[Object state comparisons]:
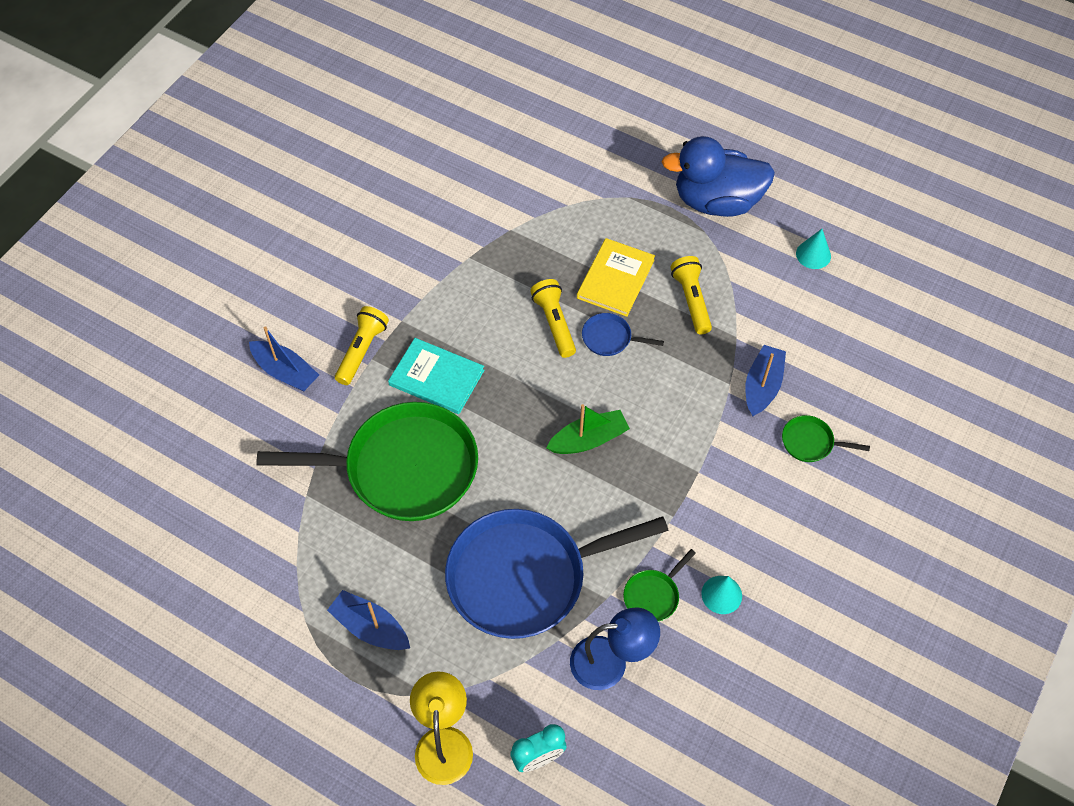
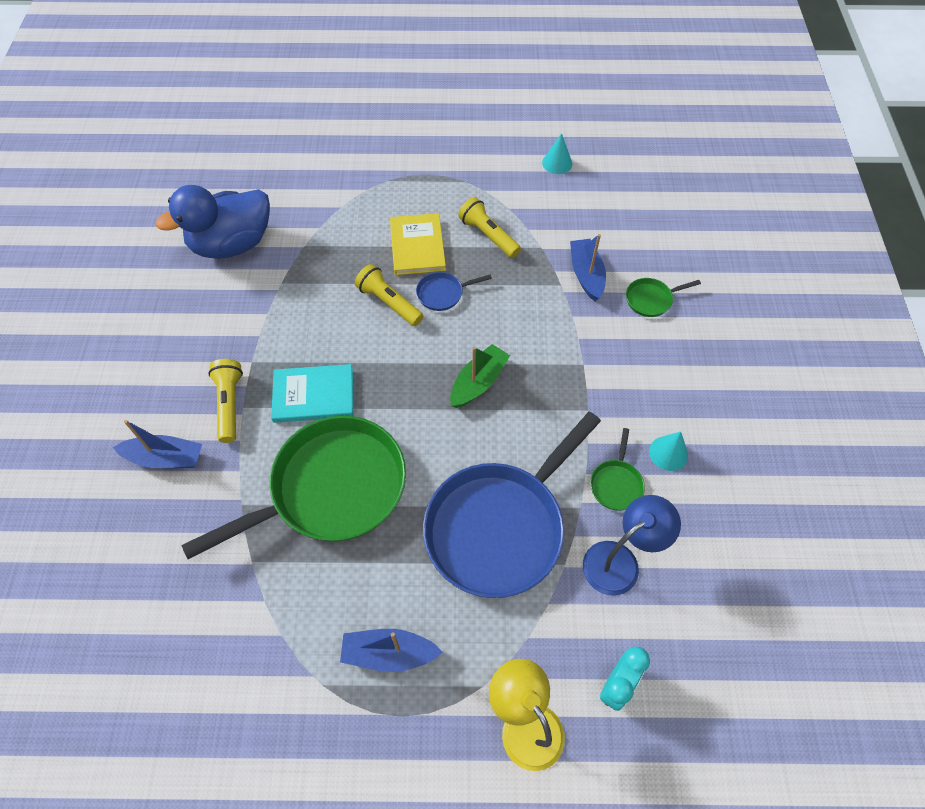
camera: 30 degrees left, 0 degrees up
blue duck [662,136,775,217] -> blue duck moved to [156,185,270,259]

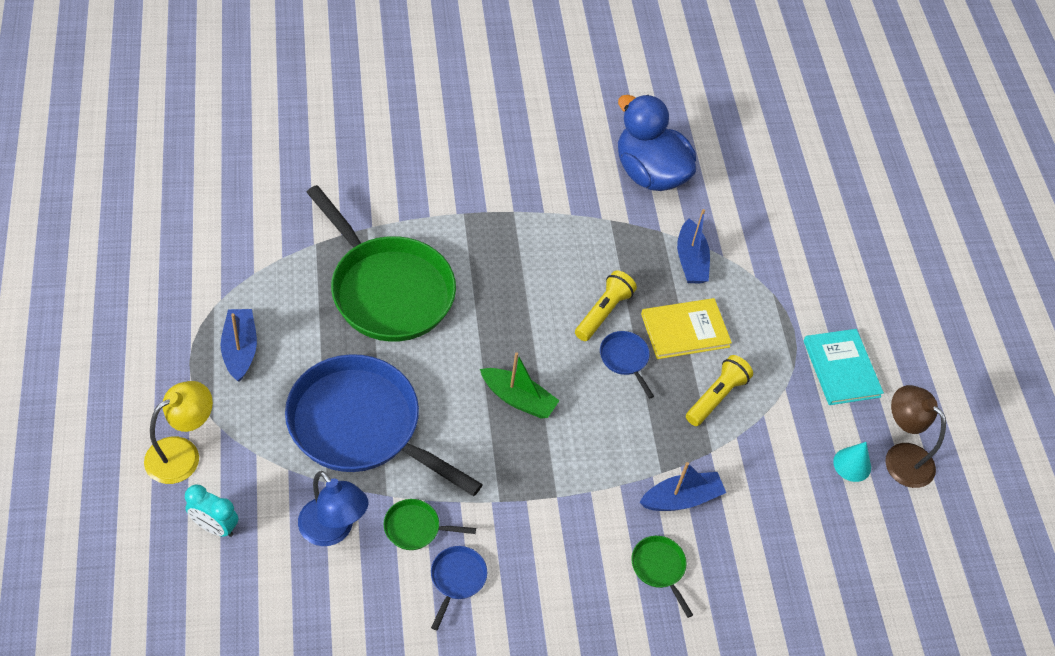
camera: 75 degrees right, 5 degrees down
blue boat [113,420,202,469] -> blue boat moved to [677,209,710,283]
yellow flashlight [208,359,243,443] -> none
turquoise book [271,364,353,423] -> turquoise book moved to [803,329,884,405]
turquoise cone [649,431,688,471] -> blue pan [431,546,487,630]
none -> brown lamp [885,385,946,488]

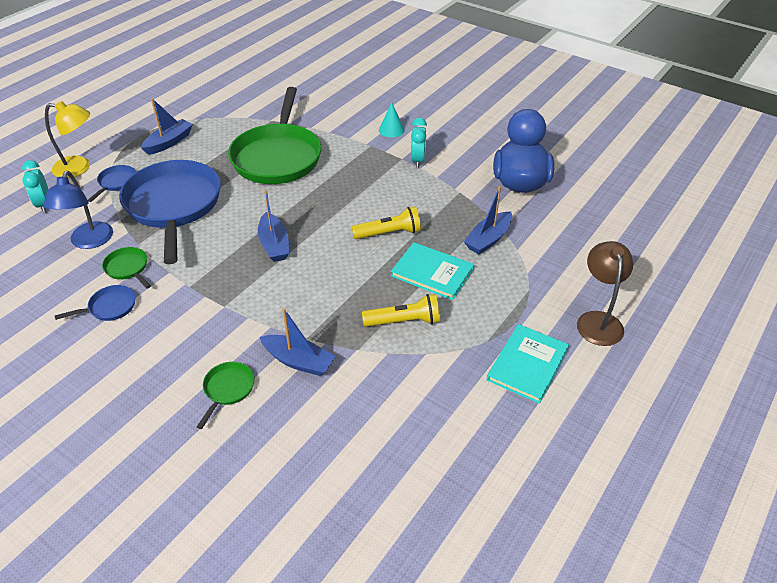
camera: 50 degrees right, 10 degrees down
green boat [480,352,560,419] -> blue boat [258,190,289,262]
blue pan [600,331,654,399] -> blue pan moved to [88,165,136,202]
yellow book [641,298,732,359] -> turquoise book [391,242,474,300]
turquoise cone [833,442,871,482] -> turquoise cone moved to [379,102,405,137]
brown lamp [885,385,946,488] -> brown lamp moved to [577,241,633,346]
none -> turquoise clock [411,118,427,168]

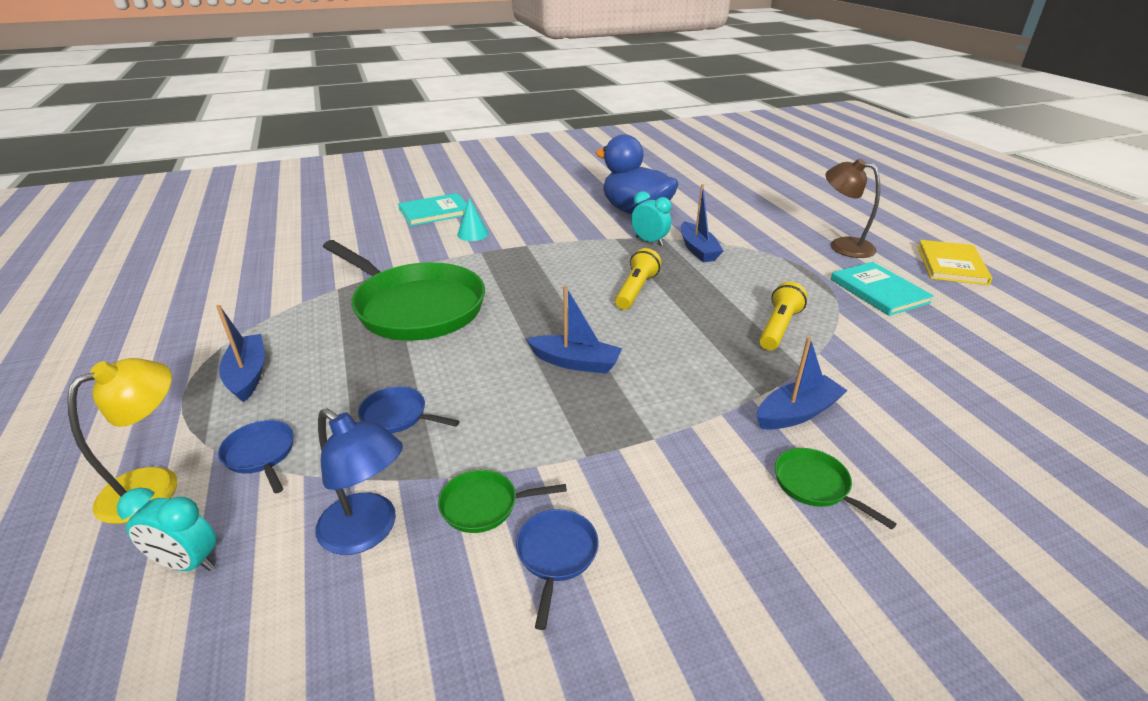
camera: 55 degrees left, 10 degrees down
blue pan [119,160,221,264] -> blue pan [358,387,459,433], size x0.40
turquoise book [391,242,474,300] -> turquoise book moved to [398,193,467,226]
turquoise clock [411,118,427,168] -> turquoise clock moved to [631,191,671,246]
none -> yellow book [917,240,992,285]

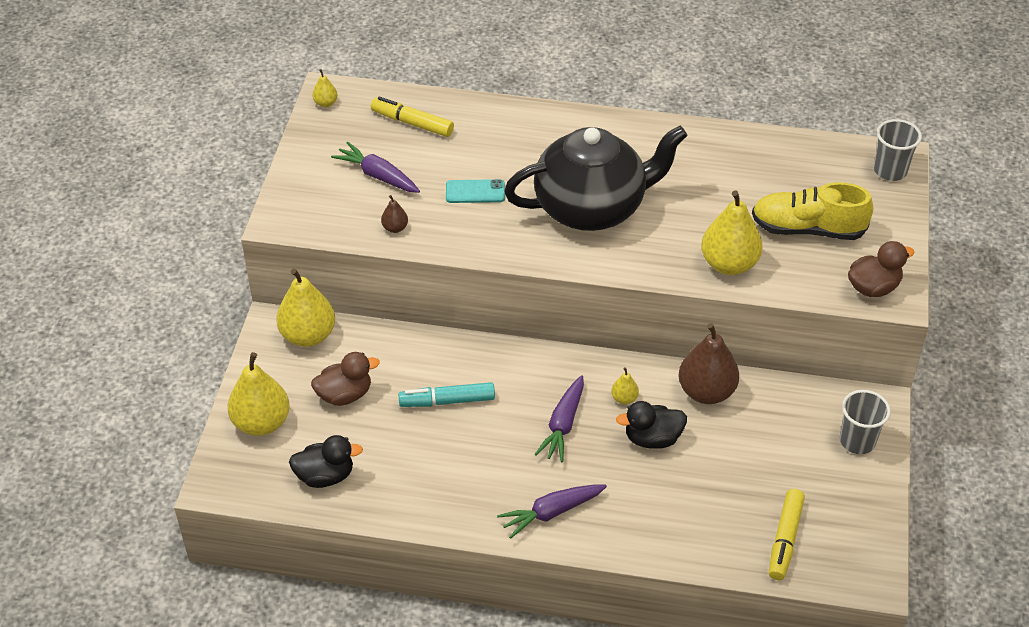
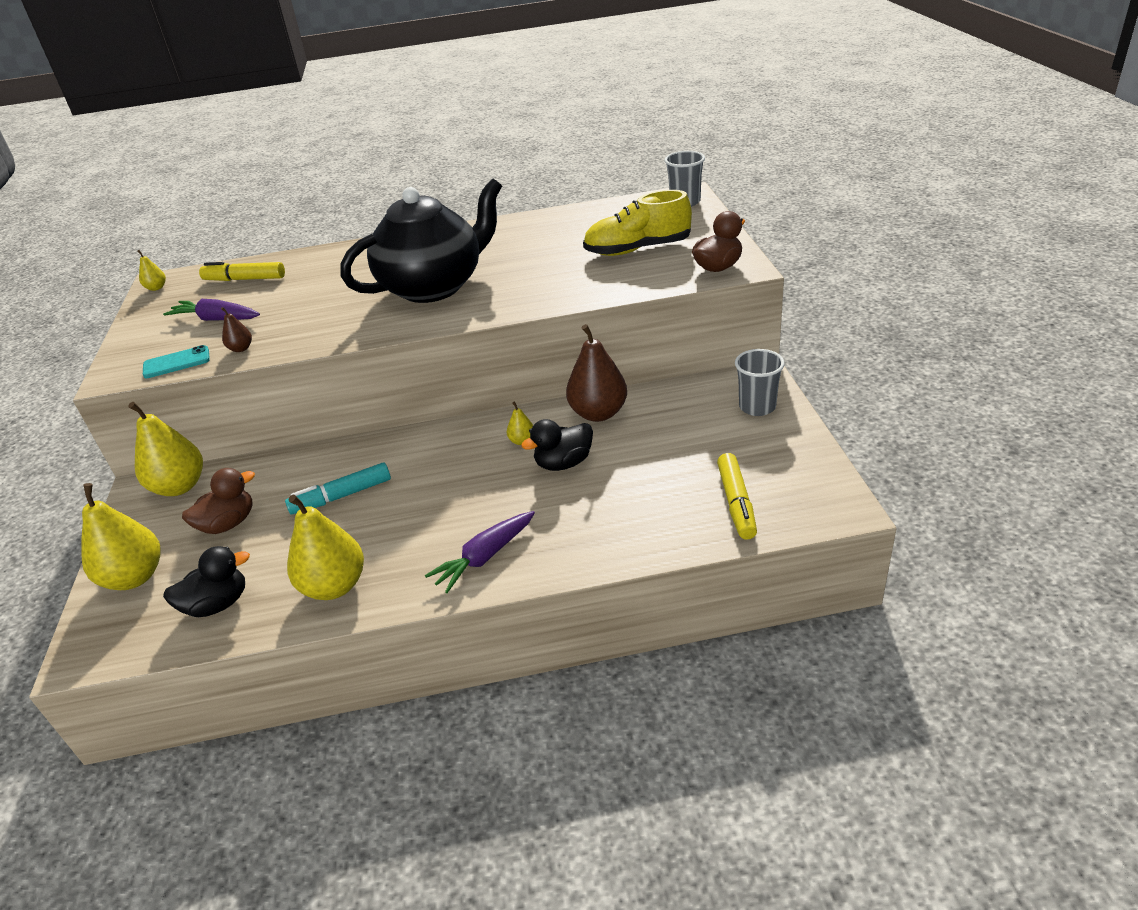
camera: 15 degrees left, 10 degrees down
turquoise phone [446,179,505,203] -> turquoise phone moved to [143,345,210,378]
purple carrot [535,375,584,462] -> none
yellow pear [701,190,763,275] -> yellow pear moved to [287,495,364,600]

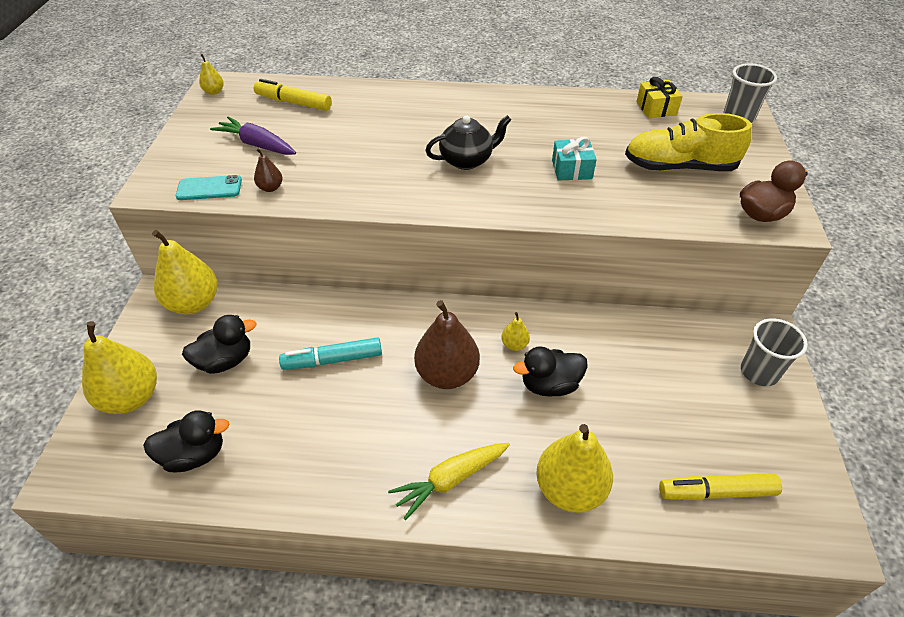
camera: 10 degrees right, 10 degrees up
brown duck [182,468,255,534] -> black duck [182,315,256,374]
yellow pear [287,495,364,600] -> yellow pear moved to [536,424,613,513]
black teapot [341,179,502,303] -> black teapot [425,115,511,170], size x0.49
purple carrot [425,511,535,593] -> yellow carrot [388,443,510,520]
brown pear [566,324,627,422] -> brown pear moved to [414,300,480,389]
yellow marker [717,453,757,540] -> yellow marker turned 75 degrees clockwise [659,473,782,501]
none -> turquoise gift [552,137,597,181]
none -> yellow gift [636,77,683,118]

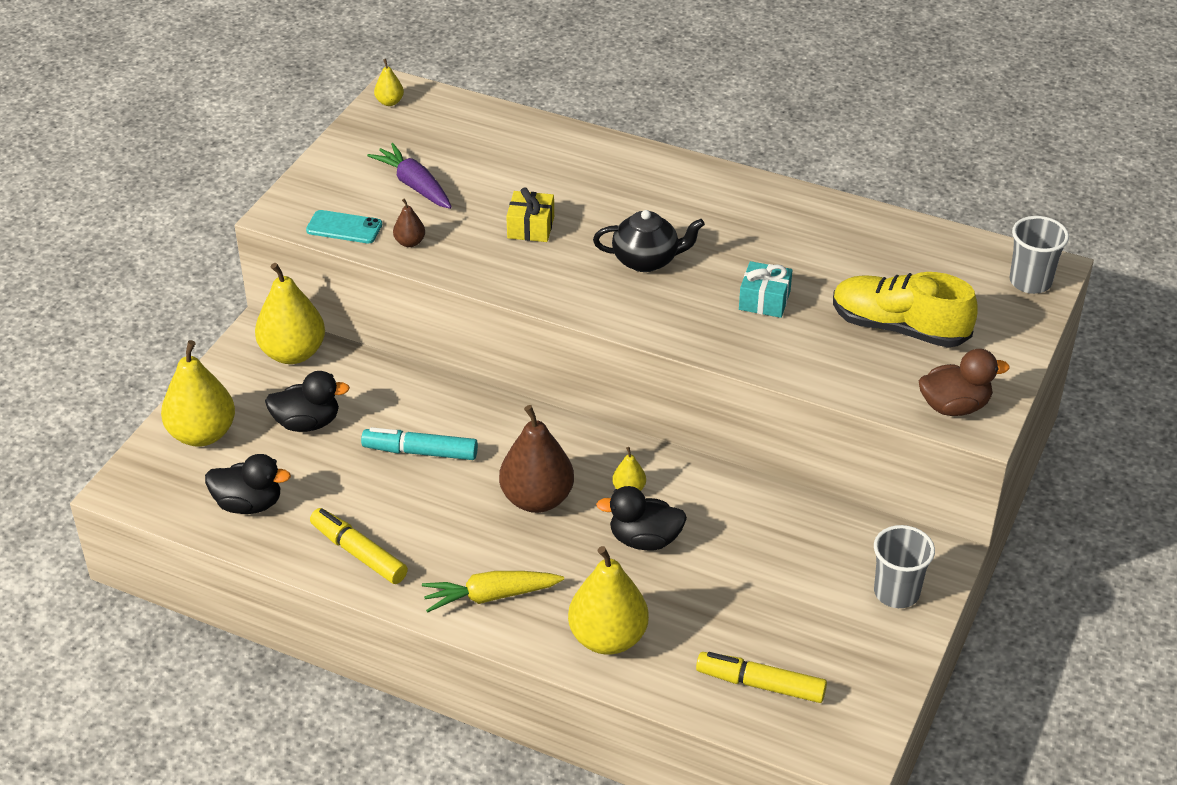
camera: 20 degrees right, 5 degrees down
yellow marker [254,79,332,111] -> yellow marker moved to [310,508,408,584]
yellow gift [636,77,683,118] -> yellow gift moved to [506,187,554,242]

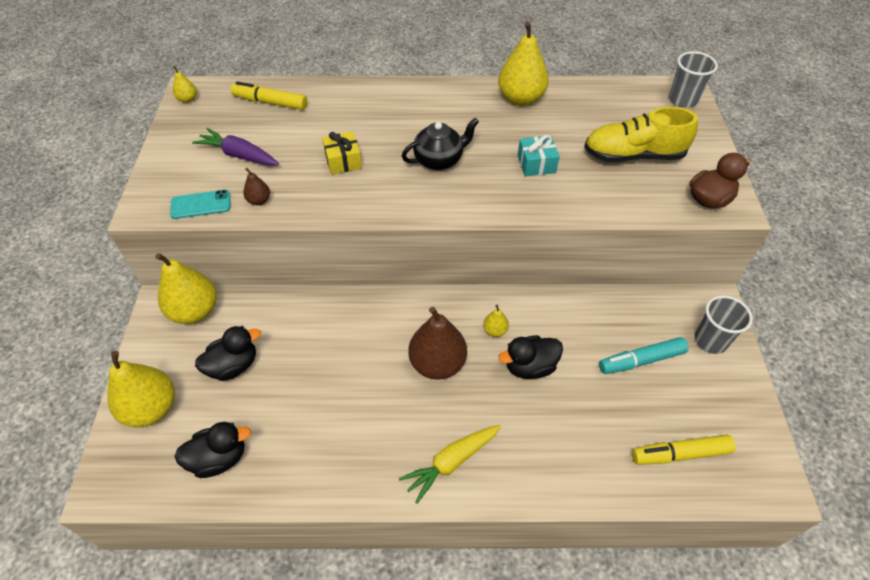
camera: 25 degrees left, 10 degrees up
yellow marker [310,508,408,584] -> yellow marker moved to [231,81,307,110]
turquoise marker [361,427,478,460] -> turquoise marker moved to [599,337,689,374]
yellow pear [568,546,649,654] -> yellow pear moved to [498,22,549,106]

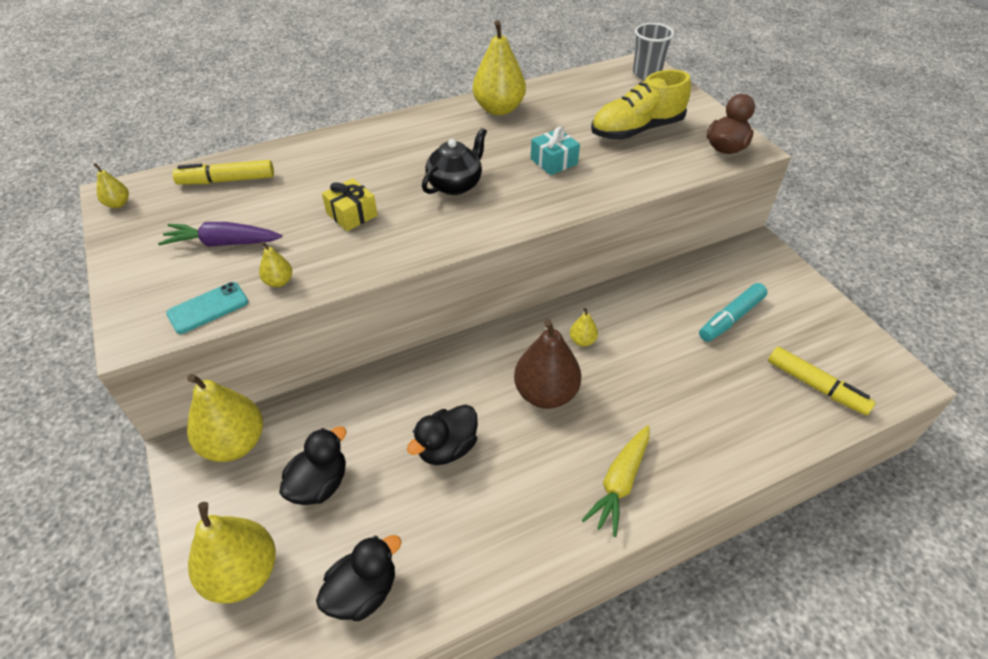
camera: 25 degrees left, 5 degrees down
brown pear [243,168,270,205] -> yellow pear [259,242,292,287]
black duck [499,335,563,379] -> black duck moved to [407,404,478,465]
yellow marker [632,435,736,465] -> yellow marker turned 105 degrees counterclockwise [768,346,876,416]
grey cup [695,295,753,354] -> none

[EXERCISE REQUIREMENTS]: Out of the data above, set down the lines from the one with "camera: 15 degrees left, 10 degrees down" to the one with "yellow pear [701,190,763,275]", both included, exactly as written and with no additions.

[OUTPUT OF THE TASK]:
camera: 15 degrees left, 10 degrees down
turquoise phone [446,179,505,203] -> turquoise phone moved to [143,345,210,378]
purple carrot [535,375,584,462] -> none
yellow pear [701,190,763,275] -> yellow pear moved to [287,495,364,600]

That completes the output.